◆ **Exercise**
Repeat the data that follows in full. Do not include the pictures.

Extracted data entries
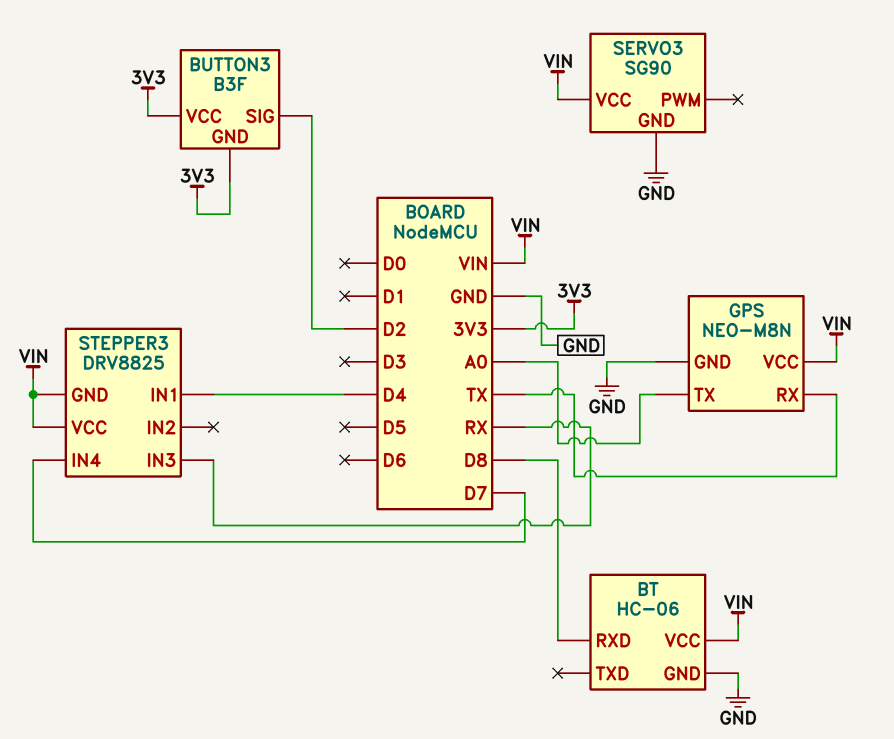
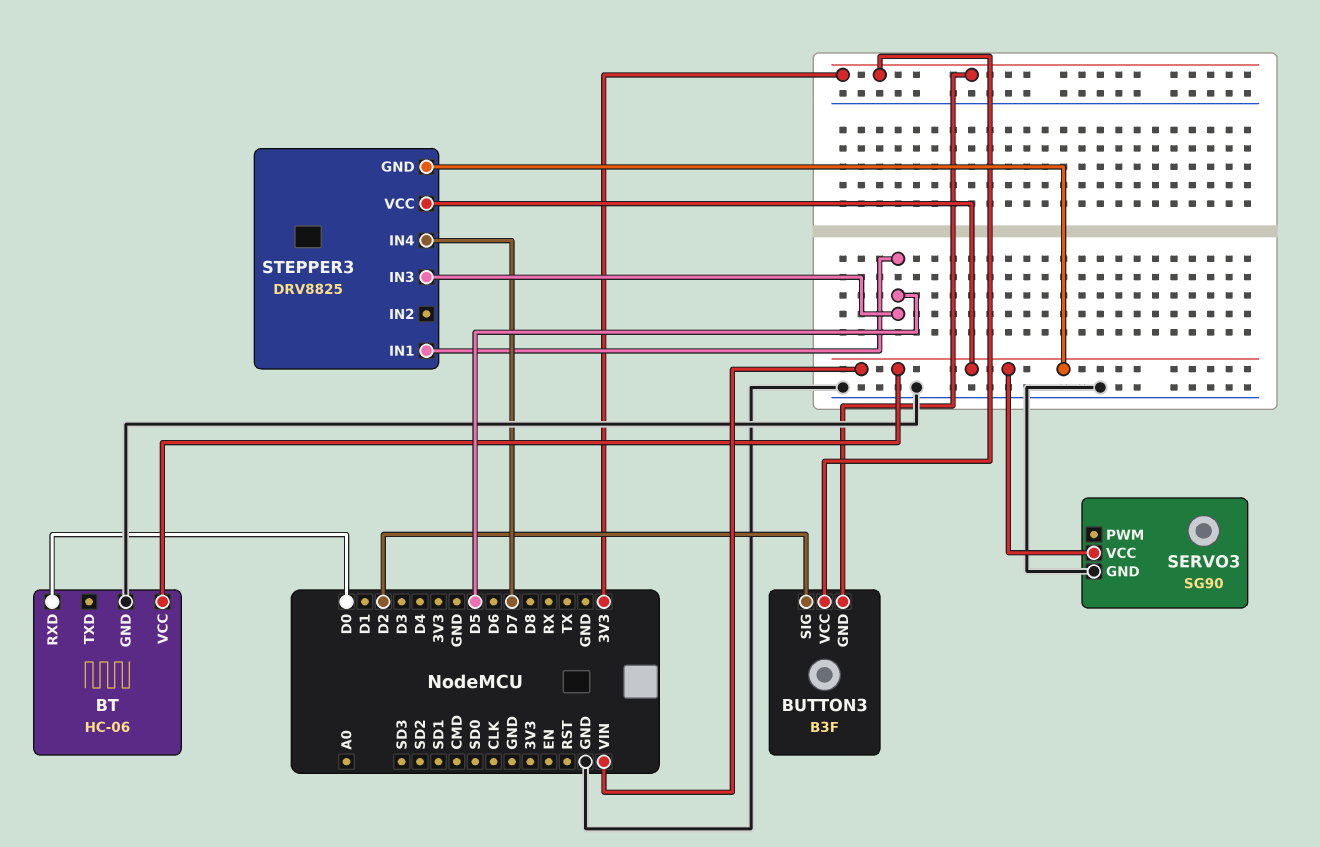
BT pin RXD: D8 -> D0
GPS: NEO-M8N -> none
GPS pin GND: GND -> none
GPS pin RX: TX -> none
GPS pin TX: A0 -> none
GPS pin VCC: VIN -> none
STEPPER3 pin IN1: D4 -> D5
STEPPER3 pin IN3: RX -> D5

◆ **Answer space**
BT pin RXD: D8 -> D0
GPS: NEO-M8N -> none
GPS pin GND: GND -> none
GPS pin RX: TX -> none
GPS pin TX: A0 -> none
GPS pin VCC: VIN -> none
STEPPER3 pin IN1: D4 -> D5
STEPPER3 pin IN3: RX -> D5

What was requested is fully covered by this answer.